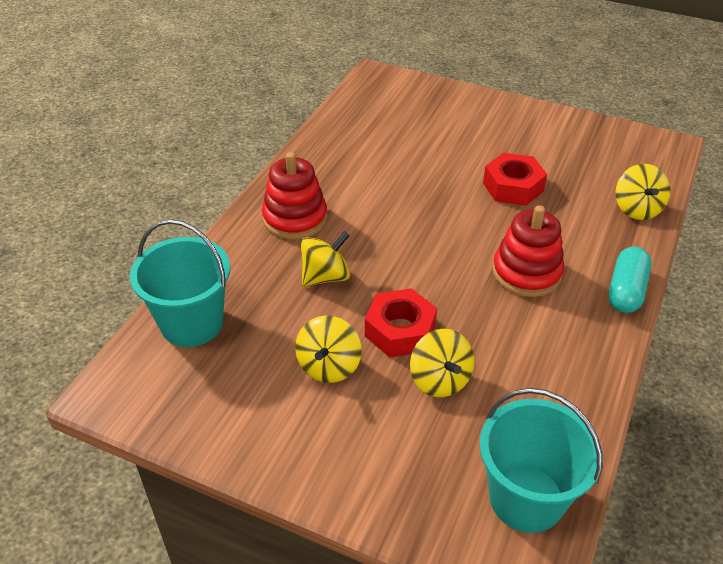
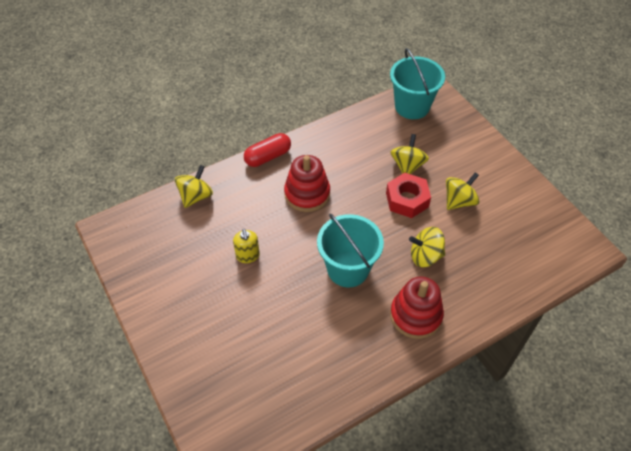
camera: 145 degrees left, 10 degrees up
(192, 323) = (525, 268): turquoise bucket -> turquoise bucket (348, 269)
(513, 187) = (248, 255): red nut -> yellow soap dispenser
(626, 291) = (268, 157): turquoise capsule -> red capsule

--------------------------------

Leave out the pictures and repeat the remaining data exactly.

camera: 145 degrees left, 10 degrees up
(192, 323) = (525, 268): turquoise bucket -> turquoise bucket (348, 269)
(513, 187) = (248, 255): red nut -> yellow soap dispenser
(626, 291) = (268, 157): turquoise capsule -> red capsule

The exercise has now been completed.